__What you need to do__: Beginning with the line that holds "none -> tan brick I11 level 3", please retype each line through the end of the listing below, both ends included, and nothing more.

__Data to use__:
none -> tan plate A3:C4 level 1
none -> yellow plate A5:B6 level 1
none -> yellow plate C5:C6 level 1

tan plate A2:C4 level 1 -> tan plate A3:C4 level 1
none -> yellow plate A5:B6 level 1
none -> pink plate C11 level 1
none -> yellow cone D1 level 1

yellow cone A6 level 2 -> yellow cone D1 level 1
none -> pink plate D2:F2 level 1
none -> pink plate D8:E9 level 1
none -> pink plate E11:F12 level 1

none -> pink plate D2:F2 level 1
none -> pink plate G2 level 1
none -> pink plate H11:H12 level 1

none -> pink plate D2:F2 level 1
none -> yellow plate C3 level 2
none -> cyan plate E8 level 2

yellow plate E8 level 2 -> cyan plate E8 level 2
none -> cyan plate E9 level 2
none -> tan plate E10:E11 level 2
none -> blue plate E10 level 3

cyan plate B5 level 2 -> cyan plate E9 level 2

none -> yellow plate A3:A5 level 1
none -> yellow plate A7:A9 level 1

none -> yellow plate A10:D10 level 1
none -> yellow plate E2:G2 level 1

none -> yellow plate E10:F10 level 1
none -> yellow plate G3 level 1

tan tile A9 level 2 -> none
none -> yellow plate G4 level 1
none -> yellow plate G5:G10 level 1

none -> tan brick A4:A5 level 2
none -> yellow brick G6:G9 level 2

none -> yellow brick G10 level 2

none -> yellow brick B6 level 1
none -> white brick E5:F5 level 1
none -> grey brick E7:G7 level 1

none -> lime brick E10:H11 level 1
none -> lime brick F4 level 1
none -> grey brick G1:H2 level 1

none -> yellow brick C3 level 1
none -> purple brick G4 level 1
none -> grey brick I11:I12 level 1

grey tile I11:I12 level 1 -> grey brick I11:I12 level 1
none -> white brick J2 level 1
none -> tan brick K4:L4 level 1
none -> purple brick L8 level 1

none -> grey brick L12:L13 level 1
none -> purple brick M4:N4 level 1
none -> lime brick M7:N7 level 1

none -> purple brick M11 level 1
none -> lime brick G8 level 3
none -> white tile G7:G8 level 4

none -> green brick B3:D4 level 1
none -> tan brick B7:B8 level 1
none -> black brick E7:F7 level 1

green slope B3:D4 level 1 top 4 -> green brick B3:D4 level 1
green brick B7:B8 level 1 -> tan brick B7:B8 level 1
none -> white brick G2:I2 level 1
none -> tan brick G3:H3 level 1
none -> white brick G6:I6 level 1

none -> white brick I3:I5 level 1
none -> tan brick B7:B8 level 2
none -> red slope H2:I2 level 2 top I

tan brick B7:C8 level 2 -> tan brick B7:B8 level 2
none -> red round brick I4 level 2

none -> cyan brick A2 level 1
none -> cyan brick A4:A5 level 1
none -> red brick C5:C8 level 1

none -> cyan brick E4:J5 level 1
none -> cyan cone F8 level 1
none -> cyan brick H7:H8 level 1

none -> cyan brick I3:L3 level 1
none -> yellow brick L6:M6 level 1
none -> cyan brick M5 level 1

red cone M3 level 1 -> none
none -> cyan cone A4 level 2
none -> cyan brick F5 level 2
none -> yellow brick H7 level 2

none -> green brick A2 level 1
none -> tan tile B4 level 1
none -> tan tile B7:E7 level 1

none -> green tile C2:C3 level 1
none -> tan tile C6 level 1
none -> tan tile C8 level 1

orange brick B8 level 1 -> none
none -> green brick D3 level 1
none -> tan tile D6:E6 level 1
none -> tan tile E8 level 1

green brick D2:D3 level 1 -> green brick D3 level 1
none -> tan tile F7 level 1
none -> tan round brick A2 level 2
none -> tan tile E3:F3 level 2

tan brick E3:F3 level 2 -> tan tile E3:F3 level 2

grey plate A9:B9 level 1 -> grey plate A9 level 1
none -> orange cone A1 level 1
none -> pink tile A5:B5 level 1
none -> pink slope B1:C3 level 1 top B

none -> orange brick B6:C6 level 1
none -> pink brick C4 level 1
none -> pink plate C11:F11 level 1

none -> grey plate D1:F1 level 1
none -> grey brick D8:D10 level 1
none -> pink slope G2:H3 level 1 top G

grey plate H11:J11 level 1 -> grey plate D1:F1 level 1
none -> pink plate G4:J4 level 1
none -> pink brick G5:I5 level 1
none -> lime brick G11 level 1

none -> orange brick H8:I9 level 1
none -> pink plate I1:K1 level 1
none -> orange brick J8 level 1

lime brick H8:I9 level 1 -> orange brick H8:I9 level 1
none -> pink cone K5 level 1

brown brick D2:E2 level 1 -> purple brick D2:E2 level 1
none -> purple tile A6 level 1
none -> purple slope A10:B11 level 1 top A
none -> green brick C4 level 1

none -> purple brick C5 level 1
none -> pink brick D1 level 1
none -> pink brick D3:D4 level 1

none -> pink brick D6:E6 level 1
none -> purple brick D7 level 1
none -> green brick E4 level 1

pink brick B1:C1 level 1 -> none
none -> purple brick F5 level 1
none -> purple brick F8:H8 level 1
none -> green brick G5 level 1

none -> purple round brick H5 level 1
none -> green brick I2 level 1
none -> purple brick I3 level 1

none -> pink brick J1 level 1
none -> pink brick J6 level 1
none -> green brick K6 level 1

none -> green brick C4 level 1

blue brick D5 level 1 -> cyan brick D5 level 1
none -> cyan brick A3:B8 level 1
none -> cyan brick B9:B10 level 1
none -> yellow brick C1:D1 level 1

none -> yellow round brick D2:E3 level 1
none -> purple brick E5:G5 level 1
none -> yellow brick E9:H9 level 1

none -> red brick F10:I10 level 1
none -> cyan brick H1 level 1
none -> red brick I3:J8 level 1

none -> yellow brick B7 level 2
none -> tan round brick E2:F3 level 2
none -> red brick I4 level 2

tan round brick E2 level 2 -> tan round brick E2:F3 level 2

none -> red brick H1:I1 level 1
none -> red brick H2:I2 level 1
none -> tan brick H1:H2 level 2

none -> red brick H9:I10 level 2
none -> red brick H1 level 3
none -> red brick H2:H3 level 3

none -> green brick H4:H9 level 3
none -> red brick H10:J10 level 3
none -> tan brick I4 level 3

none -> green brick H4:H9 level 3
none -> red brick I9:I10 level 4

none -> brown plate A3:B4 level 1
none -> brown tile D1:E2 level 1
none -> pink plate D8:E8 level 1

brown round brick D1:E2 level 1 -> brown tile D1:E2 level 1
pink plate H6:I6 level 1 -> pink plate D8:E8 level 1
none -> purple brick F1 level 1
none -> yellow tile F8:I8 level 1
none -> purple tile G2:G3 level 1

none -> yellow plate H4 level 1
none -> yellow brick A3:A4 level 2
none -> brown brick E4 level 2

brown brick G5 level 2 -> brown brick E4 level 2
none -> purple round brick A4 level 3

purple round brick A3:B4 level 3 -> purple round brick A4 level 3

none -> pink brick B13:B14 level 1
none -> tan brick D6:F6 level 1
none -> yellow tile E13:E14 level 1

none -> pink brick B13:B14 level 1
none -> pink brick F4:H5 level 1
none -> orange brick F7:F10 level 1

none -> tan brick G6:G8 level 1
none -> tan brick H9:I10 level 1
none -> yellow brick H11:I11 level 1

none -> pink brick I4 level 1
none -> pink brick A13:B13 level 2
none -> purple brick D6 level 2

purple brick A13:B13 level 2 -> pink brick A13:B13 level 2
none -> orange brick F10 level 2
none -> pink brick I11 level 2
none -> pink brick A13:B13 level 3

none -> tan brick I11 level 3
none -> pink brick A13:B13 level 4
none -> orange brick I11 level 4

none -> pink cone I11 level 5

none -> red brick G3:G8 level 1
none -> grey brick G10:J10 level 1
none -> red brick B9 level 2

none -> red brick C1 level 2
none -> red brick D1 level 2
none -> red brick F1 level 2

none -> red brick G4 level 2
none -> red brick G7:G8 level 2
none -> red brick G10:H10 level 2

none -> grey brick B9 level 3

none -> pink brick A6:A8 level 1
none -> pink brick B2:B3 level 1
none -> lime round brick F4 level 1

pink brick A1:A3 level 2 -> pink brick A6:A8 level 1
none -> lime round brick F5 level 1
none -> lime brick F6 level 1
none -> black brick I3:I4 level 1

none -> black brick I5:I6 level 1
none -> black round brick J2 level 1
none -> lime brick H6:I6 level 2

__Result of this task__:
none -> tan brick I11 level 3
none -> pink brick A13:B13 level 4
none -> orange brick I11 level 4

none -> pink cone I11 level 5

none -> red brick G3:G8 level 1
none -> grey brick G10:J10 level 1
none -> red brick B9 level 2

none -> red brick C1 level 2
none -> red brick D1 level 2
none -> red brick F1 level 2

none -> red brick G4 level 2
none -> red brick G7:G8 level 2
none -> red brick G10:H10 level 2

none -> grey brick B9 level 3

none -> pink brick A6:A8 level 1
none -> pink brick B2:B3 level 1
none -> lime round brick F4 level 1

pink brick A1:A3 level 2 -> pink brick A6:A8 level 1
none -> lime round brick F5 level 1
none -> lime brick F6 level 1
none -> black brick I3:I4 level 1

none -> black brick I5:I6 level 1
none -> black round brick J2 level 1
none -> lime brick H6:I6 level 2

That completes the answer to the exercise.